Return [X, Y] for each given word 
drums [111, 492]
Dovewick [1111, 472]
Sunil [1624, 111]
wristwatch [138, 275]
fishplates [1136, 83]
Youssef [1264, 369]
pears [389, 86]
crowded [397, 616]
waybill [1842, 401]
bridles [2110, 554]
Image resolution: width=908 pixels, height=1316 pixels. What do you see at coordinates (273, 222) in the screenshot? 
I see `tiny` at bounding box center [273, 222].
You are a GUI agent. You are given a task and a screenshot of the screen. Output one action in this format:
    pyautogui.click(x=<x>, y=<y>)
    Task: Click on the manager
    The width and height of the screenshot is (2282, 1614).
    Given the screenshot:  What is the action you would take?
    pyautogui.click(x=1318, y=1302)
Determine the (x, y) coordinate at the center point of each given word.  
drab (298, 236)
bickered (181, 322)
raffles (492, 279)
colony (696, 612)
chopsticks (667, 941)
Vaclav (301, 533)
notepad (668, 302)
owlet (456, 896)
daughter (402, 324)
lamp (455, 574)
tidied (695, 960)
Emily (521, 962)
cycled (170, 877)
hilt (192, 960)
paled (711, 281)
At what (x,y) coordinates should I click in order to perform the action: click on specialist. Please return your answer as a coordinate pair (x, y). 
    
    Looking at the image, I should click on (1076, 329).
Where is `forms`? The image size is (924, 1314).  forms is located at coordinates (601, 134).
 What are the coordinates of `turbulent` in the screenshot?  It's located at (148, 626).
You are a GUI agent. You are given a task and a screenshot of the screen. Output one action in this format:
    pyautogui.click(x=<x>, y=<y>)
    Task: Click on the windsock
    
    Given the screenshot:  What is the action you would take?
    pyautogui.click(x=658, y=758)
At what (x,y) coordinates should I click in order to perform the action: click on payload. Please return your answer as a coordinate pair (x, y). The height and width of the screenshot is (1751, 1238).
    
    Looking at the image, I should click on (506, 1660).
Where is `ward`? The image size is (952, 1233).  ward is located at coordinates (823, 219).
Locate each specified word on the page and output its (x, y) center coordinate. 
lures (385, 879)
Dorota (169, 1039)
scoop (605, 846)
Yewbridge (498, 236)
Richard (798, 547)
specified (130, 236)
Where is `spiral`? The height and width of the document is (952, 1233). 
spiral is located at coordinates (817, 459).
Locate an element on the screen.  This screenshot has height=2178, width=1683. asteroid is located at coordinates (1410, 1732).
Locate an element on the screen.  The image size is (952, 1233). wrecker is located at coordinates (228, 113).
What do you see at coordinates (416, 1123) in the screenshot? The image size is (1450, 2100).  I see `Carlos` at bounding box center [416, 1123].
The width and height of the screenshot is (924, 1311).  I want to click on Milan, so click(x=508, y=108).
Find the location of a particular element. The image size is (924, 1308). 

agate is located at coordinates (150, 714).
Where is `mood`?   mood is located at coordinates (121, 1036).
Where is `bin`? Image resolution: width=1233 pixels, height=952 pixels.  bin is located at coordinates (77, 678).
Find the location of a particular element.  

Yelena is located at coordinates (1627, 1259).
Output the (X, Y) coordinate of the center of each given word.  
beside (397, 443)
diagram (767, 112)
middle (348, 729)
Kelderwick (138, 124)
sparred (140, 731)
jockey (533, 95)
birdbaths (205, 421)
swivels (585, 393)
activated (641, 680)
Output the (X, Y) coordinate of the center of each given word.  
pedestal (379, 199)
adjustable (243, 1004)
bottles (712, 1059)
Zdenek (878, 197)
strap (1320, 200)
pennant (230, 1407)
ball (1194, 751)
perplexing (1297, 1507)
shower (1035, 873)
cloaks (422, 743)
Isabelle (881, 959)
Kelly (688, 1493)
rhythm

Your objective:
Please give back all of the rows above, each one unchanged and in its original order.

Reply to the exercise:
Return [X, Y] for each given word 
drums [111, 492]
Dovewick [1111, 472]
Sunil [1624, 111]
wristwatch [138, 275]
fishplates [1136, 83]
Youssef [1264, 369]
pears [389, 86]
crowded [397, 616]
waybill [1842, 401]
bridles [2110, 554]
Image resolution: width=908 pixels, height=1316 pixels. What do you see at coordinates (273, 222) in the screenshot? 
I see `tiny` at bounding box center [273, 222].
You are a GUI agent. You are given a task and a screenshot of the screen. Output one action in this format:
    pyautogui.click(x=<x>, y=<y>)
    Task: Click on the manager
    The width and height of the screenshot is (2282, 1614).
    Given the screenshot:  What is the action you would take?
    pyautogui.click(x=1318, y=1302)
Determine the (x, y) coordinate at the center point of each given word.  
drab (298, 236)
bickered (181, 322)
raffles (492, 279)
colony (696, 612)
chopsticks (667, 941)
Vaclav (301, 533)
notepad (668, 302)
owlet (456, 896)
daughter (402, 324)
lamp (455, 574)
tidied (695, 960)
Emily (521, 962)
cycled (170, 877)
hilt (192, 960)
paled (711, 281)
At what (x,y) coordinates should I click in order to perform the action: click on specialist. Please return your answer as a coordinate pair (x, y). 
    
    Looking at the image, I should click on (1076, 329).
Where is `forms`? The image size is (924, 1314).  forms is located at coordinates (601, 134).
 What are the coordinates of `turbulent` in the screenshot?  It's located at (148, 626).
You are a GUI agent. You are given a task and a screenshot of the screen. Output one action in this format:
    pyautogui.click(x=<x>, y=<y>)
    Task: Click on the windsock
    
    Given the screenshot:  What is the action you would take?
    pyautogui.click(x=658, y=758)
At what (x,y) coordinates should I click in order to perform the action: click on payload. Please return your answer as a coordinate pair (x, y). The height and width of the screenshot is (1751, 1238).
    
    Looking at the image, I should click on (506, 1660).
Where is `ward`? The image size is (952, 1233).  ward is located at coordinates (823, 219).
Locate each specified word on the page and output its (x, y) center coordinate. 
lures (385, 879)
Dorota (169, 1039)
scoop (605, 846)
Yewbridge (498, 236)
Richard (798, 547)
specified (130, 236)
Where is `spiral`? The height and width of the document is (952, 1233). 
spiral is located at coordinates (817, 459).
Locate an element on the screen.  This screenshot has height=2178, width=1683. asteroid is located at coordinates (1410, 1732).
Locate an element on the screen.  The image size is (952, 1233). wrecker is located at coordinates (228, 113).
What do you see at coordinates (416, 1123) in the screenshot? The image size is (1450, 2100).  I see `Carlos` at bounding box center [416, 1123].
The width and height of the screenshot is (924, 1311).  I want to click on Milan, so click(x=508, y=108).
Find the location of a particular element. The image size is (924, 1308). 

agate is located at coordinates (150, 714).
Where is `mood`?   mood is located at coordinates (121, 1036).
Where is `bin`? Image resolution: width=1233 pixels, height=952 pixels.  bin is located at coordinates (77, 678).
Find the location of a particular element.  

Yelena is located at coordinates (1627, 1259).
Output the (X, Y) coordinate of the center of each given word.  
beside (397, 443)
diagram (767, 112)
middle (348, 729)
Kelderwick (138, 124)
sparred (140, 731)
jockey (533, 95)
birdbaths (205, 421)
swivels (585, 393)
activated (641, 680)
Output the (X, Y) coordinate of the center of each given word.  
pedestal (379, 199)
adjustable (243, 1004)
bottles (712, 1059)
Zdenek (878, 197)
strap (1320, 200)
pennant (230, 1407)
ball (1194, 751)
perplexing (1297, 1507)
shower (1035, 873)
cloaks (422, 743)
Isabelle (881, 959)
Kelly (688, 1493)
rhythm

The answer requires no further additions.